## What you will do
For the entries below, print exactly the lines between the line holding "(200, 529) = (446, 515): none" and the line holding "(528, 134) = (731, 178): none -> red truck", inclusive, and nothing else.

## Before-and-after object listings
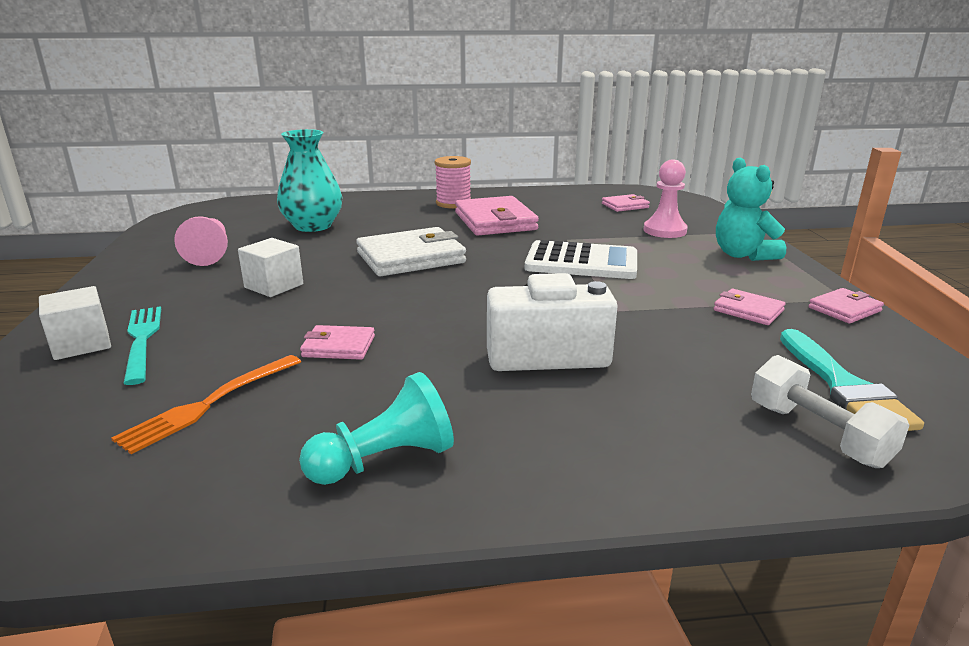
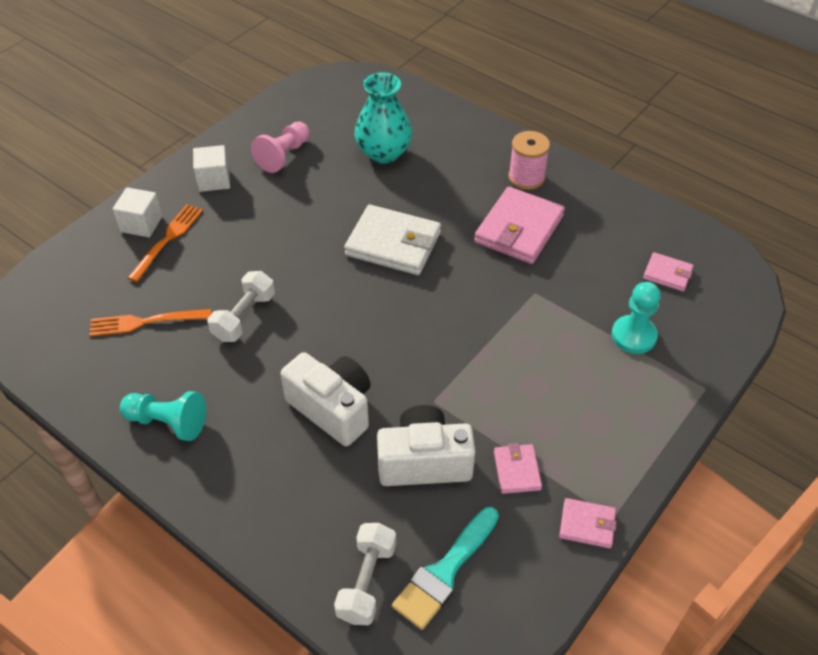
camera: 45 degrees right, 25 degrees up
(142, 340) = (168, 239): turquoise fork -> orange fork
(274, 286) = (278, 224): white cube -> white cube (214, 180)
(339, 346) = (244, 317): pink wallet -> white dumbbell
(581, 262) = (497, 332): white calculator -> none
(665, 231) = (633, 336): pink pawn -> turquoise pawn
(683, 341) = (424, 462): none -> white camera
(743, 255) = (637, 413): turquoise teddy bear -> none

--

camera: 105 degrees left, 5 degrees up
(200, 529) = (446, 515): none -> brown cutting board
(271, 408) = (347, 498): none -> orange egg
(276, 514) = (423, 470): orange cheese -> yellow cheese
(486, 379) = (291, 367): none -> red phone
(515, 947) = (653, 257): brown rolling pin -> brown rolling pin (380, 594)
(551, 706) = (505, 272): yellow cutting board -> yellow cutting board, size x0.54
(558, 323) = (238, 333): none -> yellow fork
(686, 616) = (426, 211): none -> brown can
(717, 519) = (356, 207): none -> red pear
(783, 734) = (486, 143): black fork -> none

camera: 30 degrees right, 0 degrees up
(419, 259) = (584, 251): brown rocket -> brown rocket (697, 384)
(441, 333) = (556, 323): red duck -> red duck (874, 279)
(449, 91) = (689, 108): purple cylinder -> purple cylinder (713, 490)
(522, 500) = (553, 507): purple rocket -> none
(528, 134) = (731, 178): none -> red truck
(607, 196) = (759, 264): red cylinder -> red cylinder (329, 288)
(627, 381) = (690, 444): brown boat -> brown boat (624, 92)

## Result of this exercise
(200, 529) = (446, 515): none -> brown cutting board
(271, 408) = (347, 498): none -> orange egg
(276, 514) = (423, 470): orange cheese -> yellow cheese
(486, 379) = (291, 367): none -> red phone
(515, 947) = (653, 257): brown rolling pin -> brown rolling pin (380, 594)
(551, 706) = (505, 272): yellow cutting board -> yellow cutting board, size x0.54
(558, 323) = (238, 333): none -> yellow fork
(686, 616) = (426, 211): none -> brown can
(717, 519) = (356, 207): none -> red pear
(783, 734) = (486, 143): black fork -> none

camera: 30 degrees right, 0 degrees up
(419, 259) = (584, 251): brown rocket -> brown rocket (697, 384)
(441, 333) = (556, 323): red duck -> red duck (874, 279)
(449, 91) = (689, 108): purple cylinder -> purple cylinder (713, 490)
(522, 500) = (553, 507): purple rocket -> none
(528, 134) = (731, 178): none -> red truck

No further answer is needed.